#### TASK INPUTS ####

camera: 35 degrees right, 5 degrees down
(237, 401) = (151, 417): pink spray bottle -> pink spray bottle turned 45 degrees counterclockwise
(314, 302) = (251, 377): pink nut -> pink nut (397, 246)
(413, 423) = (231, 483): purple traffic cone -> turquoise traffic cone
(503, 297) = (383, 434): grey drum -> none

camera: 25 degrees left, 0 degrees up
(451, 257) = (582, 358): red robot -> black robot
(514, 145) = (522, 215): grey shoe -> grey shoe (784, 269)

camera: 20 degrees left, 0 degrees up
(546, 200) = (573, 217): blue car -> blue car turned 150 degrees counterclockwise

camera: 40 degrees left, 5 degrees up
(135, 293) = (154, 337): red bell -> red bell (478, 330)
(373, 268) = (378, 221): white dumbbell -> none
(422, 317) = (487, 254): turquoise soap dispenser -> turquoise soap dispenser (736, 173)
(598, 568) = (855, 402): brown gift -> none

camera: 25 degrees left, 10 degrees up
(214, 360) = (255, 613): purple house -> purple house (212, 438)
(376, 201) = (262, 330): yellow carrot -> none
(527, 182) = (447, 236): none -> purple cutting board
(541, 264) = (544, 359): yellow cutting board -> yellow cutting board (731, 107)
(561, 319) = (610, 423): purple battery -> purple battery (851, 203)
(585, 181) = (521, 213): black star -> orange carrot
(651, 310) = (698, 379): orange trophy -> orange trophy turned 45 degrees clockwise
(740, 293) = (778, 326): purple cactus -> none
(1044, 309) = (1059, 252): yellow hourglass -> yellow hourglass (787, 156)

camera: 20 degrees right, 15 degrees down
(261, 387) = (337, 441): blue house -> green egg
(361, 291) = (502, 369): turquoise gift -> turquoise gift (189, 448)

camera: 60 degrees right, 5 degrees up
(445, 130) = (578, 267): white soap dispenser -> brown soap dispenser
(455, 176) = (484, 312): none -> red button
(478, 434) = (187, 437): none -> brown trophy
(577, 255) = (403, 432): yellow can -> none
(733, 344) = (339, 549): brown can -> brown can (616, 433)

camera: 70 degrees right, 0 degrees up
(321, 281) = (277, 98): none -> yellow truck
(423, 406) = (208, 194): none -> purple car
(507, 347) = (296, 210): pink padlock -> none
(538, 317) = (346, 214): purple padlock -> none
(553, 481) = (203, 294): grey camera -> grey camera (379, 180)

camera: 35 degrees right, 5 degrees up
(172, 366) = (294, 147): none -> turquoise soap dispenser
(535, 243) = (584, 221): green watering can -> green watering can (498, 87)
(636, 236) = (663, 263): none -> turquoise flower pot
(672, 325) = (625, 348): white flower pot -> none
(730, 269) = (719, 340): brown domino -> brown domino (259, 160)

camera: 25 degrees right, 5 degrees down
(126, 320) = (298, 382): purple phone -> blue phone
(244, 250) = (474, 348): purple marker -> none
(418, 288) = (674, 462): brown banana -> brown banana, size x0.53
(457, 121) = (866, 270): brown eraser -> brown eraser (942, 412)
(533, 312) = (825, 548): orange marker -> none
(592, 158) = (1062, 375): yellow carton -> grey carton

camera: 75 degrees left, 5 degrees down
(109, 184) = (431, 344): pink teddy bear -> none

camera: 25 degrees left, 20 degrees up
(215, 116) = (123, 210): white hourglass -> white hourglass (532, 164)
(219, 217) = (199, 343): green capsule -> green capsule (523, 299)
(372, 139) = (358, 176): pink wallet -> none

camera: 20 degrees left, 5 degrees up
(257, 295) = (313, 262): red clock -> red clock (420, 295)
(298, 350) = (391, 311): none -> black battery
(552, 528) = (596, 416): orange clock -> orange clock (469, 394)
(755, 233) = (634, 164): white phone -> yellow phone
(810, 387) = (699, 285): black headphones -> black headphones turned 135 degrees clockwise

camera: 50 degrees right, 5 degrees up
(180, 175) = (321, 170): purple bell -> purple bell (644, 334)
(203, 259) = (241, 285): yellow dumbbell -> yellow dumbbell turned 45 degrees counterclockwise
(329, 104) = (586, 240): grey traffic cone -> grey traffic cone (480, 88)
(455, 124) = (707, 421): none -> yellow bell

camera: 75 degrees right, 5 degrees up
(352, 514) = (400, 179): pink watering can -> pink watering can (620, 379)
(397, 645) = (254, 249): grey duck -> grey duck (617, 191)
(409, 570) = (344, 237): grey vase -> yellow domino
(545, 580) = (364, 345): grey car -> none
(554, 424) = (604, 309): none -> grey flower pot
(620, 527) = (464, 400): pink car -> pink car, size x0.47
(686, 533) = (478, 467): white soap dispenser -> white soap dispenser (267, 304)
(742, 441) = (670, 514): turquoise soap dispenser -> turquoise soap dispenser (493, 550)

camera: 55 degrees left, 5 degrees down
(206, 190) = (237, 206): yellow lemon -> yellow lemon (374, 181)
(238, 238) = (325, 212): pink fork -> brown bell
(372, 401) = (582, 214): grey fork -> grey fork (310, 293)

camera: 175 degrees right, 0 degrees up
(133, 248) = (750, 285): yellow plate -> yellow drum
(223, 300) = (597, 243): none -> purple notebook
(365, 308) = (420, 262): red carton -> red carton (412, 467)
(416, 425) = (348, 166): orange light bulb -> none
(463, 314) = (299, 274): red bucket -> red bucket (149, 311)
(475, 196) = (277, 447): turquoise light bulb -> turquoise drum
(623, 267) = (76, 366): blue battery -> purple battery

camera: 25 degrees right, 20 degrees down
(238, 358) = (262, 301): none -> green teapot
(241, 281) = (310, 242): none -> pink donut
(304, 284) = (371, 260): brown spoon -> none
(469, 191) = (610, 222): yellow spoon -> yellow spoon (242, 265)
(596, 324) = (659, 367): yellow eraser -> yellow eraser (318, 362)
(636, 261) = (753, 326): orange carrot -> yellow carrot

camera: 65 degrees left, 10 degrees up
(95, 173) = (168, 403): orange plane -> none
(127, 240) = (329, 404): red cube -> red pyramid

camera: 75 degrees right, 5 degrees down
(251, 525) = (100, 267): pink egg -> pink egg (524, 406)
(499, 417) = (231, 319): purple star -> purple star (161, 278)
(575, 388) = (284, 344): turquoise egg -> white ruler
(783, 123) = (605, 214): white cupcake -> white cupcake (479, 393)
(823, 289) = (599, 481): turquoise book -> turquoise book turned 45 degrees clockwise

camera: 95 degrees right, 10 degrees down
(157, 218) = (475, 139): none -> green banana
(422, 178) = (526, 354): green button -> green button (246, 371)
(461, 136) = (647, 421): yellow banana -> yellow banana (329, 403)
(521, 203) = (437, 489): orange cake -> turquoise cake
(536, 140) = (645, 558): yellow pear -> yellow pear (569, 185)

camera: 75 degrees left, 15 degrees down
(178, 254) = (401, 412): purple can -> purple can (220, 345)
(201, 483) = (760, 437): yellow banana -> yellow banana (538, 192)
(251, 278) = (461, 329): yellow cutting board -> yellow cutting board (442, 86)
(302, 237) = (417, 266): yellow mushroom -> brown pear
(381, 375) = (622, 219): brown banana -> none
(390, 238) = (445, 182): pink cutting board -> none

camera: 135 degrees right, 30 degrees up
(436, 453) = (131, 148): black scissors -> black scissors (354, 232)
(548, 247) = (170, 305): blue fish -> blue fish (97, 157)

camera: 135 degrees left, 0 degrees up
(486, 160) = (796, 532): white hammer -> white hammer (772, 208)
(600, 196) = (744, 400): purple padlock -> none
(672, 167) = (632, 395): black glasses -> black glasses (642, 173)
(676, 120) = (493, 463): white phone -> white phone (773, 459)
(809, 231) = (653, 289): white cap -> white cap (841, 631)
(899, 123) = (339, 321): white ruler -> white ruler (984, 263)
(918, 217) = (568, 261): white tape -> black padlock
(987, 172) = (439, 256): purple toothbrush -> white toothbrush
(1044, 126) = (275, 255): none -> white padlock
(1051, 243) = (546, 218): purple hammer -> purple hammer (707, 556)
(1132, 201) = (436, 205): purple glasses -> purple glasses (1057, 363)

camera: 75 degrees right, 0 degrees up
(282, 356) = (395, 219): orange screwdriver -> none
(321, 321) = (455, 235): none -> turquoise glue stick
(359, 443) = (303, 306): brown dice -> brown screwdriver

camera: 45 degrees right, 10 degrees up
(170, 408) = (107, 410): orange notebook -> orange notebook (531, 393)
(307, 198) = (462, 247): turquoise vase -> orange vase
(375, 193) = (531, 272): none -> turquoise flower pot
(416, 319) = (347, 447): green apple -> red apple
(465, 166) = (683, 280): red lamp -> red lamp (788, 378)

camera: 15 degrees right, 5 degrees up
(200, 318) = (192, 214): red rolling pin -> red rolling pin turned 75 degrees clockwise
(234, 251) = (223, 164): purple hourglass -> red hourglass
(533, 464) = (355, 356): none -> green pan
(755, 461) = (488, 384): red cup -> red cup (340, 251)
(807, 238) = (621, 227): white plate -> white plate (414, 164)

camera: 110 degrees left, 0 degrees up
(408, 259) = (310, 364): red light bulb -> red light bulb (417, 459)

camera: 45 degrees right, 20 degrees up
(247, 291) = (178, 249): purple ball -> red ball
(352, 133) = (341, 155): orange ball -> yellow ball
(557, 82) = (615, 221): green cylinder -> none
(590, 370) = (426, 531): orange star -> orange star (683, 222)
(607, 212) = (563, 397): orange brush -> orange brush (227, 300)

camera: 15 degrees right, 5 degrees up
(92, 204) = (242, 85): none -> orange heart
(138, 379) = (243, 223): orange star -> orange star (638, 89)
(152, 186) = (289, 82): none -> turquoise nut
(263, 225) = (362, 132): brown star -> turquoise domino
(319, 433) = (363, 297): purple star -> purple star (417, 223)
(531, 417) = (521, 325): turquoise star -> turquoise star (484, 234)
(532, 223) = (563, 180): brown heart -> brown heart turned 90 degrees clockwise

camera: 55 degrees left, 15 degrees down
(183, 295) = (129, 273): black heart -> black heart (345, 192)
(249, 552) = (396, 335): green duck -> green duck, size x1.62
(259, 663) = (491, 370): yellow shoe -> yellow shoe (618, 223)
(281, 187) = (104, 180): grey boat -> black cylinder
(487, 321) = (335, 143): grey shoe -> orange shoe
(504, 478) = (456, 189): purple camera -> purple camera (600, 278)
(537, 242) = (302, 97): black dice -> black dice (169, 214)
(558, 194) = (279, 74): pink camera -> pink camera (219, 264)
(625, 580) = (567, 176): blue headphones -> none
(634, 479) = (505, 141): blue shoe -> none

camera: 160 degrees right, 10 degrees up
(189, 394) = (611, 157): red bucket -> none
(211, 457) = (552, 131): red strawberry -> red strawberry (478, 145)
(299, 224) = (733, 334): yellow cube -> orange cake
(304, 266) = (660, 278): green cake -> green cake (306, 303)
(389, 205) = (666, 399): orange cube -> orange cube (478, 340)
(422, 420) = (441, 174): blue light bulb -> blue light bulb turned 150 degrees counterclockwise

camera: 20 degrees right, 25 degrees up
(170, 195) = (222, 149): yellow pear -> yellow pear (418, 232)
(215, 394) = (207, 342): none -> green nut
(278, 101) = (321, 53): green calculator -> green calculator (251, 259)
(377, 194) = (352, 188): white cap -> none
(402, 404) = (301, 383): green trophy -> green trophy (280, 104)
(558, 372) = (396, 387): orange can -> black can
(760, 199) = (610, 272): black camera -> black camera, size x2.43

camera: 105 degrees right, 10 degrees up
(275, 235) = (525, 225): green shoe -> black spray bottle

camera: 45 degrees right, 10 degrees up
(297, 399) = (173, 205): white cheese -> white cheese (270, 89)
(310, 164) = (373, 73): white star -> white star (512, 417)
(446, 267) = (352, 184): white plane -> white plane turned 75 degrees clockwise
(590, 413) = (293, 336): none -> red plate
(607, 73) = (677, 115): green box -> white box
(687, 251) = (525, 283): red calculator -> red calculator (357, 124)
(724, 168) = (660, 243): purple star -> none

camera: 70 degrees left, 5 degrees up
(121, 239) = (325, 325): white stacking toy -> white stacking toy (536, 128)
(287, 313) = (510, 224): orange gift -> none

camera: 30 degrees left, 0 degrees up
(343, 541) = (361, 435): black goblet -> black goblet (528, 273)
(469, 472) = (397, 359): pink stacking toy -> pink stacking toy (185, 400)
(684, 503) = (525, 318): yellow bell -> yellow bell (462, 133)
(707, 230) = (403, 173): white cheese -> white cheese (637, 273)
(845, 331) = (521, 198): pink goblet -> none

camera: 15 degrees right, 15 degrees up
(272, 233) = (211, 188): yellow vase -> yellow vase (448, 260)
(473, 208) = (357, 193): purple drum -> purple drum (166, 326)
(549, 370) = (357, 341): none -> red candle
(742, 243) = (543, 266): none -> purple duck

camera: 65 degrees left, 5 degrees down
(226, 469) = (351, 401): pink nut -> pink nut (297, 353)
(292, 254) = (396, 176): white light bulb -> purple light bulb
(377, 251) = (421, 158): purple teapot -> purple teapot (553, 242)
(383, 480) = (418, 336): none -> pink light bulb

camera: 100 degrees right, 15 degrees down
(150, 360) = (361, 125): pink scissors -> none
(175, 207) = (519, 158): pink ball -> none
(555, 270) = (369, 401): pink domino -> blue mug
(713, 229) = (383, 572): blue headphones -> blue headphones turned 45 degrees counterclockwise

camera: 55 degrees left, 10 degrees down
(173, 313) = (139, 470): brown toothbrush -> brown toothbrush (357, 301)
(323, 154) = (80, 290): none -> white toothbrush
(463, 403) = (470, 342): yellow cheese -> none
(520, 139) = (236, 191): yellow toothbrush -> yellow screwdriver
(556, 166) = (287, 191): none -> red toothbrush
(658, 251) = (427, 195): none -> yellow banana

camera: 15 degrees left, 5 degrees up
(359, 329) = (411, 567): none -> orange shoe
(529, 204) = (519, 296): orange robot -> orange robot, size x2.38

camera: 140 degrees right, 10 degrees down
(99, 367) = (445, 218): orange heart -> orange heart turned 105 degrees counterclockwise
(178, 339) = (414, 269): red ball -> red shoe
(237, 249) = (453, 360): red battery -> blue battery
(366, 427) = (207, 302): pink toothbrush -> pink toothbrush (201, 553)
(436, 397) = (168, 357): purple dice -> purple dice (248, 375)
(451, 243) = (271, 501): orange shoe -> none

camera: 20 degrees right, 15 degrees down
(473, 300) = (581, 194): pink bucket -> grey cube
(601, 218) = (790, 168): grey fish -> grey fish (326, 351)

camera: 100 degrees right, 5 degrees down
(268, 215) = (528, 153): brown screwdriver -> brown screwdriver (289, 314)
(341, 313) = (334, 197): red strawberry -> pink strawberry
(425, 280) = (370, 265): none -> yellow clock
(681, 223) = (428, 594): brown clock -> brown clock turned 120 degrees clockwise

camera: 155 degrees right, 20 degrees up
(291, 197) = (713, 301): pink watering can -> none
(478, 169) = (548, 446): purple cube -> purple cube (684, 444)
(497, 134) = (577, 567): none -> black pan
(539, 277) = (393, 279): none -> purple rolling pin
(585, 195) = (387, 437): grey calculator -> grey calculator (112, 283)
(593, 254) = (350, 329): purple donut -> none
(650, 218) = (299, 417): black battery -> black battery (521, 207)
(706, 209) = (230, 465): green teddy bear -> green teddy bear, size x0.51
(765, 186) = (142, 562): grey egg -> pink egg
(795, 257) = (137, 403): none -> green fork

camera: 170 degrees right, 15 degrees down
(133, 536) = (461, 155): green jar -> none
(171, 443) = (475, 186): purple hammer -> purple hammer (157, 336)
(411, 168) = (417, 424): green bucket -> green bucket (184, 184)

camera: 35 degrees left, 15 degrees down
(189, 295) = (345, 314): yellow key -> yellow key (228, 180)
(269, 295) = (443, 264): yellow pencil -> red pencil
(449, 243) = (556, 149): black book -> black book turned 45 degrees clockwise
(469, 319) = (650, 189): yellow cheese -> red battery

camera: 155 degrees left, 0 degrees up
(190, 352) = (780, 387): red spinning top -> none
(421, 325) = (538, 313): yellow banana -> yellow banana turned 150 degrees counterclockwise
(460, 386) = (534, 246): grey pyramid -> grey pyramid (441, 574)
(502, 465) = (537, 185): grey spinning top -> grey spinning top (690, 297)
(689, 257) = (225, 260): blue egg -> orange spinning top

####

▶ _ACTION ITEM_
Extract the lines above, from the first one through the one containing "camera: 25 degrees left, 0 degrees up", and return only those, unchanged.

▶ _OUTPUT_
camera: 35 degrees right, 5 degrees down
(237, 401) = (151, 417): pink spray bottle -> pink spray bottle turned 45 degrees counterclockwise
(314, 302) = (251, 377): pink nut -> pink nut (397, 246)
(413, 423) = (231, 483): purple traffic cone -> turquoise traffic cone
(503, 297) = (383, 434): grey drum -> none

camera: 25 degrees left, 0 degrees up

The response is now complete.